> _WORK REQUEST_
The pictures in the data below are to be omitted; all else must be duplicated exactly.

━━━ PROVIDED RECORDS

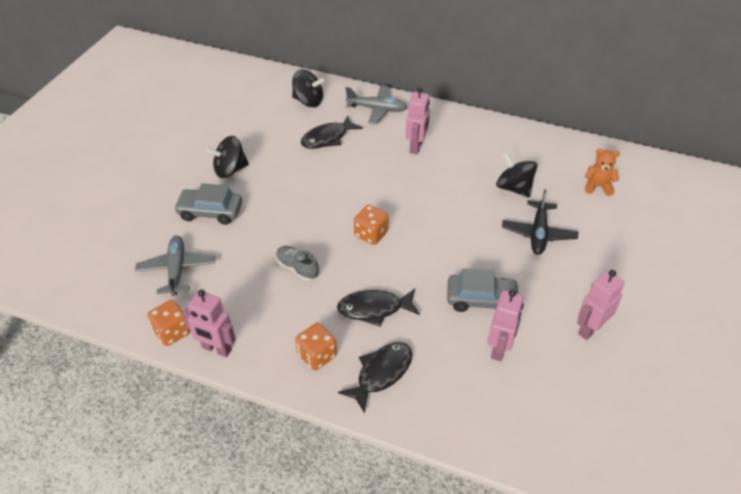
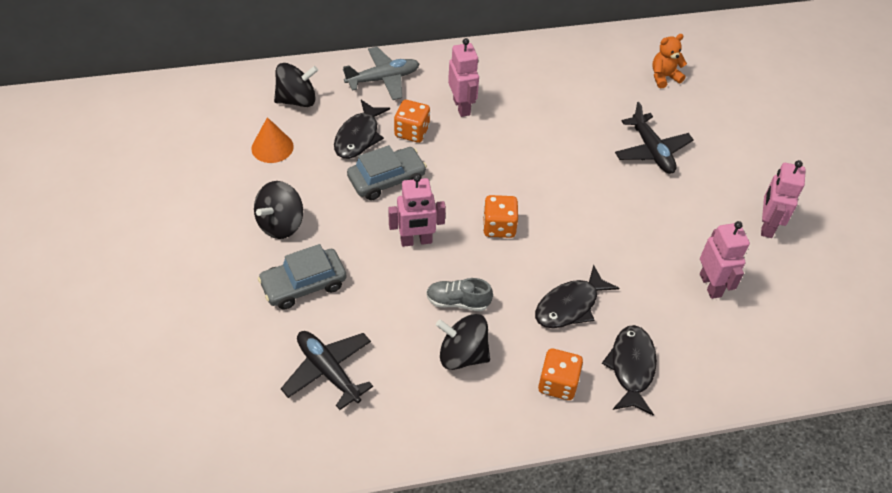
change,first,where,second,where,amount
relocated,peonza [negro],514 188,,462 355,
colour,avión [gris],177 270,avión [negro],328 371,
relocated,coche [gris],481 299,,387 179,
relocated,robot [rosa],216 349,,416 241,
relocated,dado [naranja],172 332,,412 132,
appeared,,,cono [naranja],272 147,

━━━━━━

> _ANSWER BELOW_
change,first,where,second,where,amount
relocated,peonza [negro],514 188,,462 355,
colour,avión [gris],177 270,avión [negro],328 371,
relocated,coche [gris],481 299,,387 179,
relocated,robot [rosa],216 349,,416 241,
relocated,dado [naranja],172 332,,412 132,
appeared,,,cono [naranja],272 147,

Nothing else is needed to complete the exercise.